Leave the pictures out and give every entry again exactly.

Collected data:
※ ※ ※
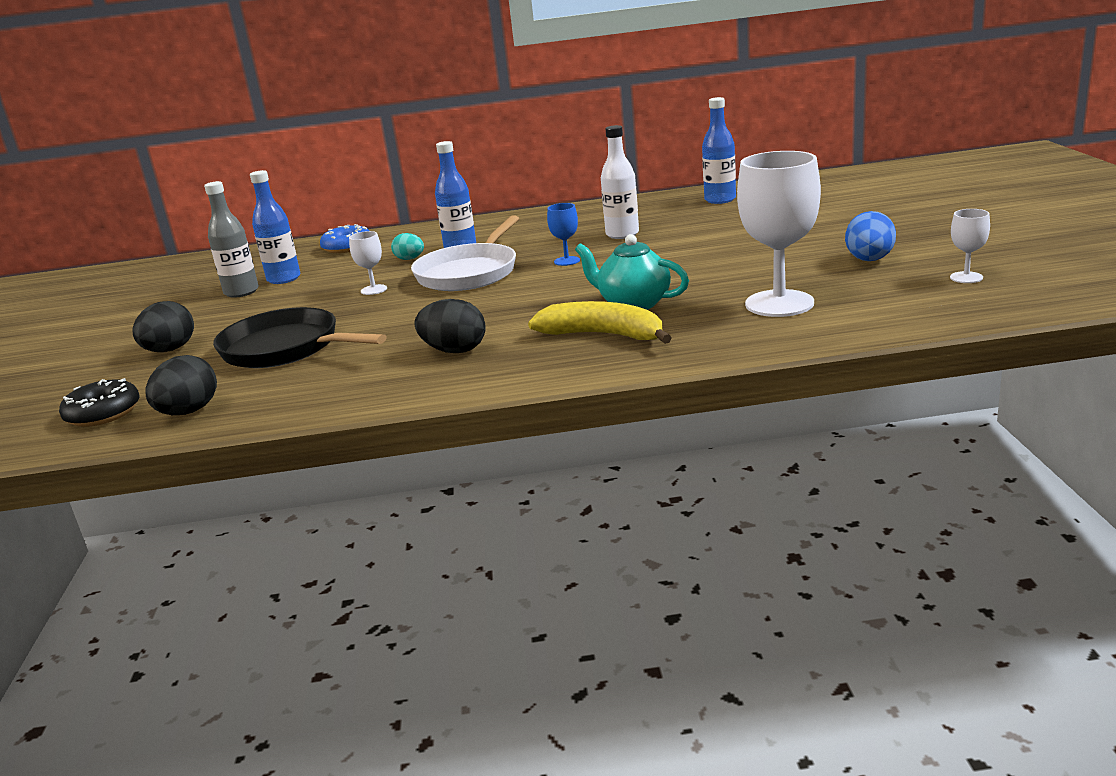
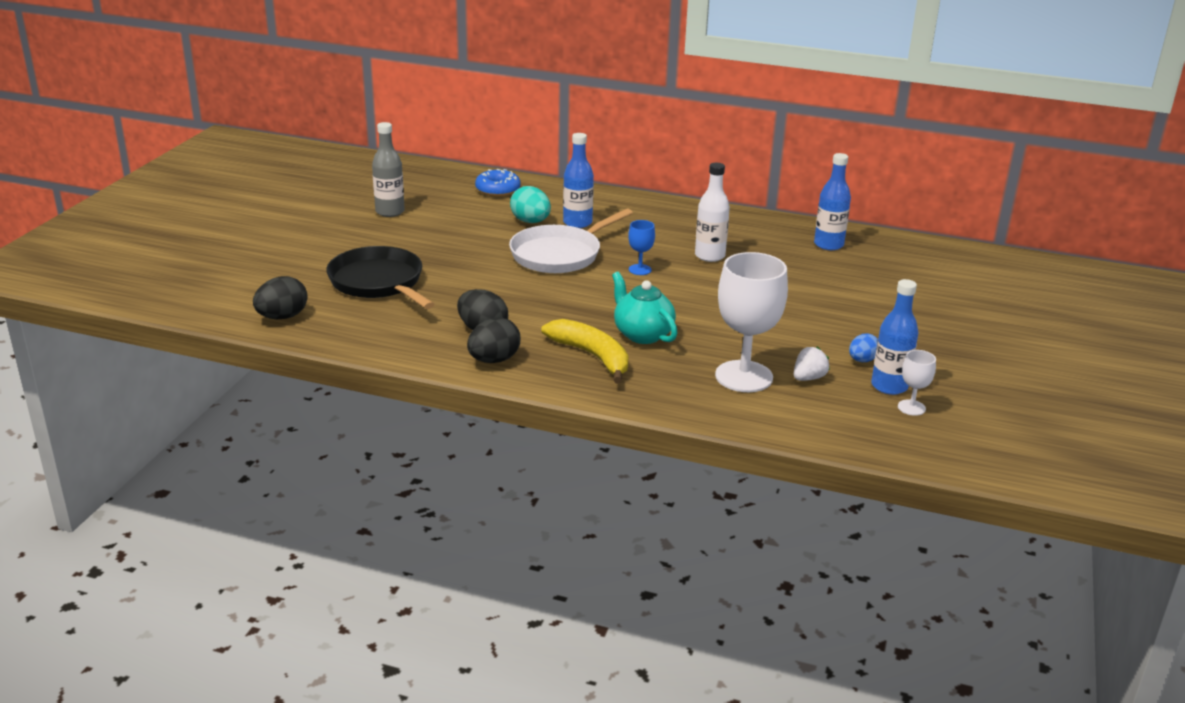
camera: 20 degrees right, 5 degrees up
(103, 413) = (233, 297): black donut -> none
(170, 350) = (306, 254): black egg -> black egg (494, 360)
(284, 279) = (428, 209): blue bottle -> blue bottle (889, 386)
(374, 290) = (479, 246): white goblet -> none
(409, 259) = (530, 222): turquoise egg -> turquoise egg, size x1.56
(841, 286) = (808, 378): none -> white strawberry
(869, 260) = (862, 360): blue egg -> blue egg, size x0.64

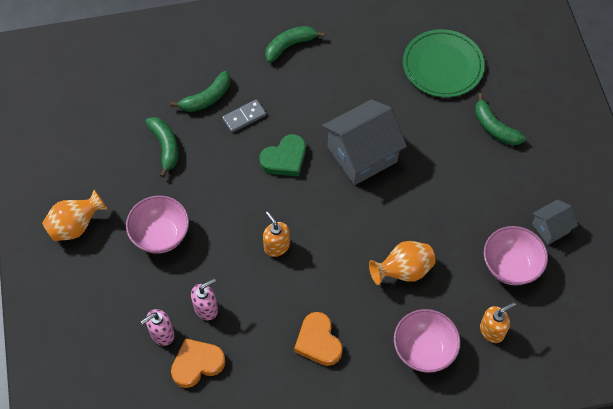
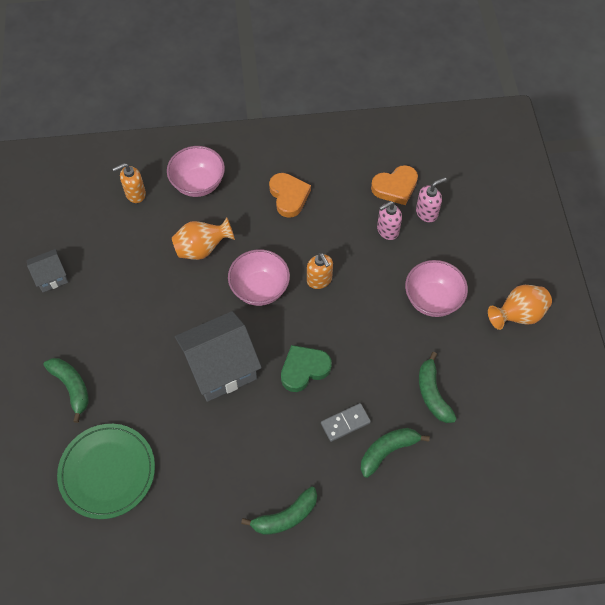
camera: 175 degrees left, 0 degrees up
(510, 266) = (101, 245): pink bowl -> pink bowl (260, 289)

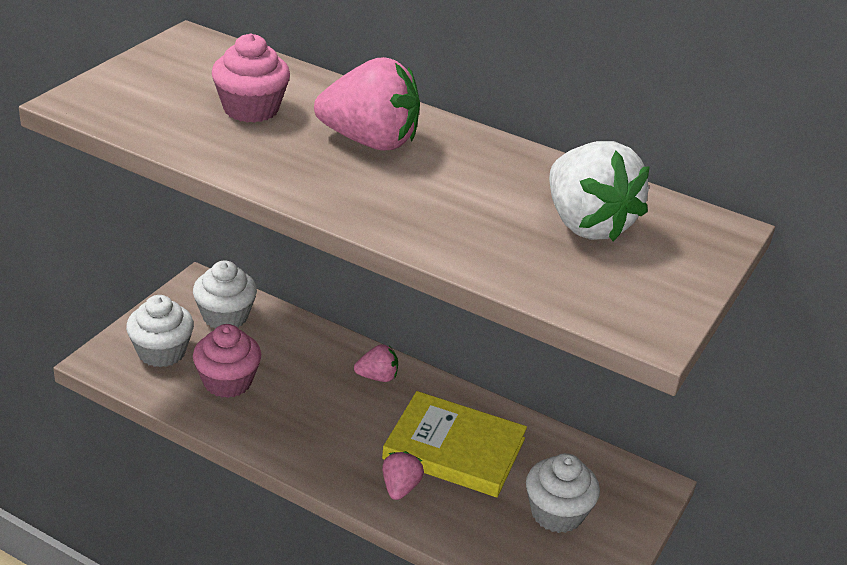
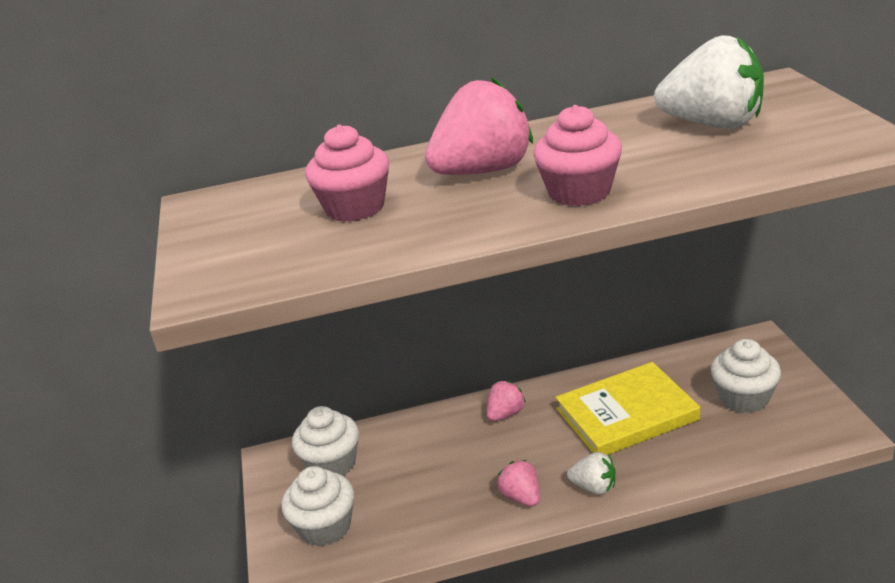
camera: 35 degrees left, 5 degrees down
(227, 382) = (411, 503): pink cupcake -> pink cupcake (579, 192)
(347, 474) = (594, 487): none -> white strawberry
(400, 487) = (639, 465): pink strawberry -> pink strawberry (521, 497)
※ ※ ※
-- Solution to the problem --
camera: 20 degrees right, 5 degrees up
(103, 413) = (233, 297): black donut -> none
(170, 350) = (306, 254): black egg -> black egg (494, 360)
(284, 279) = (428, 209): blue bottle -> blue bottle (889, 386)
(374, 290) = (479, 246): white goblet -> none
(409, 259) = (530, 222): turquoise egg -> turquoise egg, size x1.56
(841, 286) = (808, 378): none -> white strawberry
(869, 260) = (862, 360): blue egg -> blue egg, size x0.64

camera: 175 degrees left, 0 degrees up
(510, 266) = (101, 245): pink bowl -> pink bowl (260, 289)

camera: 35 degrees left, 5 degrees down
(227, 382) = (411, 503): pink cupcake -> pink cupcake (579, 192)
(347, 474) = (594, 487): none -> white strawberry
(400, 487) = (639, 465): pink strawberry -> pink strawberry (521, 497)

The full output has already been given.